### INFORMATION PROVIDED
*** Block opens ***
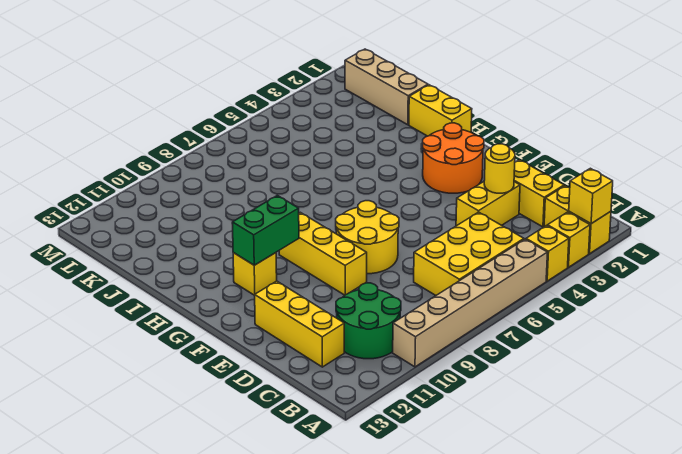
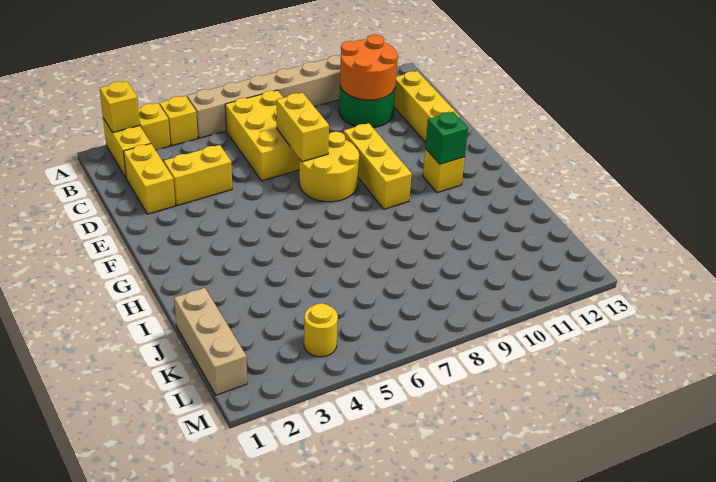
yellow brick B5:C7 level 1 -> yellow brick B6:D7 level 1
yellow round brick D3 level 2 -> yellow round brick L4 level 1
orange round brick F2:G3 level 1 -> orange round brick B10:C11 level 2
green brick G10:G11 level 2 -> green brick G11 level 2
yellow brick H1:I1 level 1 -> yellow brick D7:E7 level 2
*** Block closes ***
*** Block opens ***
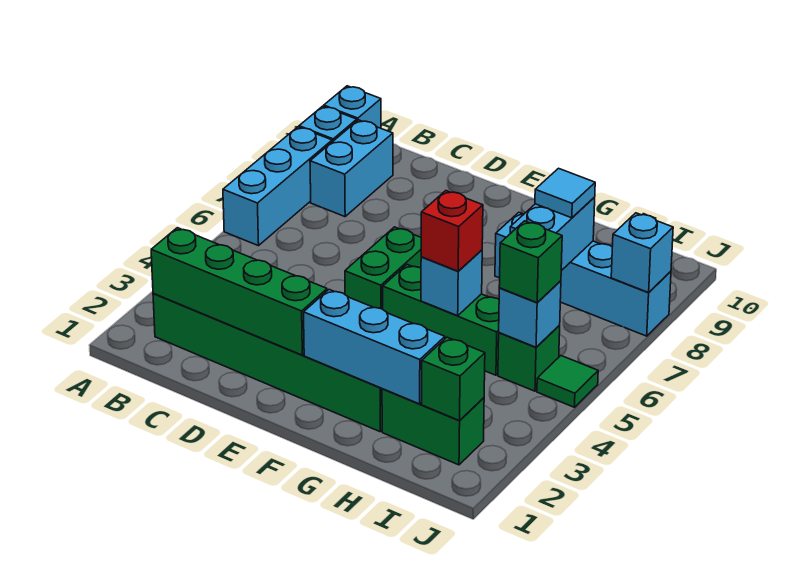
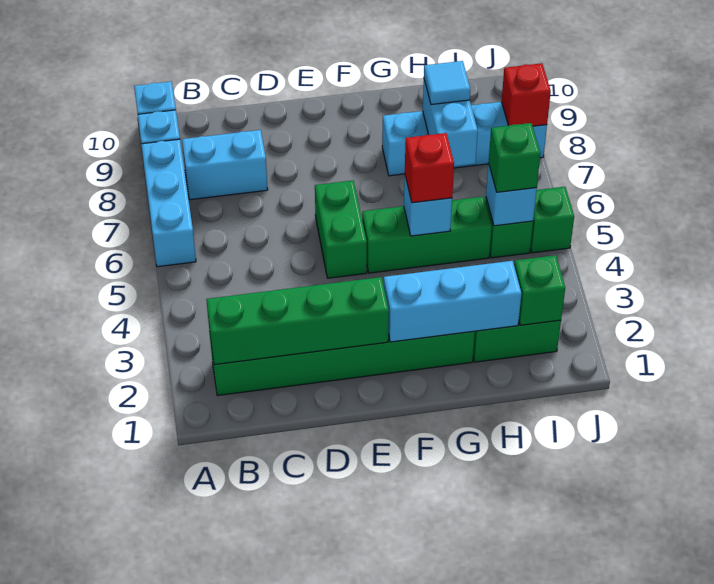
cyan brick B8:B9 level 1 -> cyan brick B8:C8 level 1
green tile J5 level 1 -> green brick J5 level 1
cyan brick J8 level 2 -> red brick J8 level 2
*** Block closes ***
*** Block opens ***
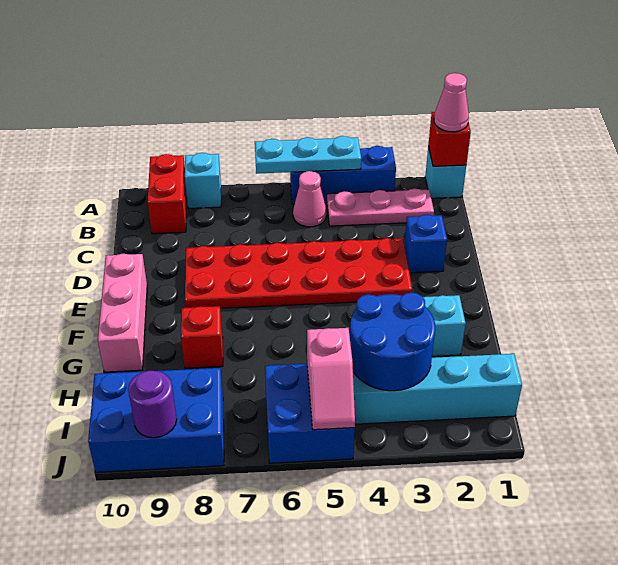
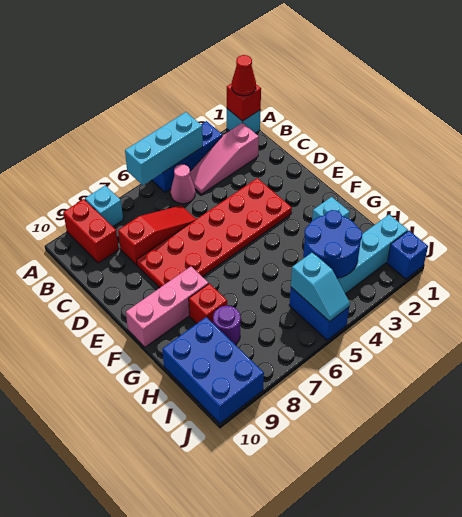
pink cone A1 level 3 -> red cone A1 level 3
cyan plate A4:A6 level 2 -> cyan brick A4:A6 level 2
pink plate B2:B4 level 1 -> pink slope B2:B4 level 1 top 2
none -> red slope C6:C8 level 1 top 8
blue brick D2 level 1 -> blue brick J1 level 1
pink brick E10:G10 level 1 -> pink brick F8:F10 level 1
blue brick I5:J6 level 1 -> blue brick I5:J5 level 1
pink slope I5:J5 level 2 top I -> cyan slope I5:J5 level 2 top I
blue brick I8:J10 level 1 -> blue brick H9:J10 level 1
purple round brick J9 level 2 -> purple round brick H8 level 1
*** Block closes ***
### ABOUT THIS TASK
Filter the entries down to the lines with the word "plate" in them.

### EXERCISE SOLUTION
cyan plate A4:A6 level 2 -> cyan brick A4:A6 level 2
pink plate B2:B4 level 1 -> pink slope B2:B4 level 1 top 2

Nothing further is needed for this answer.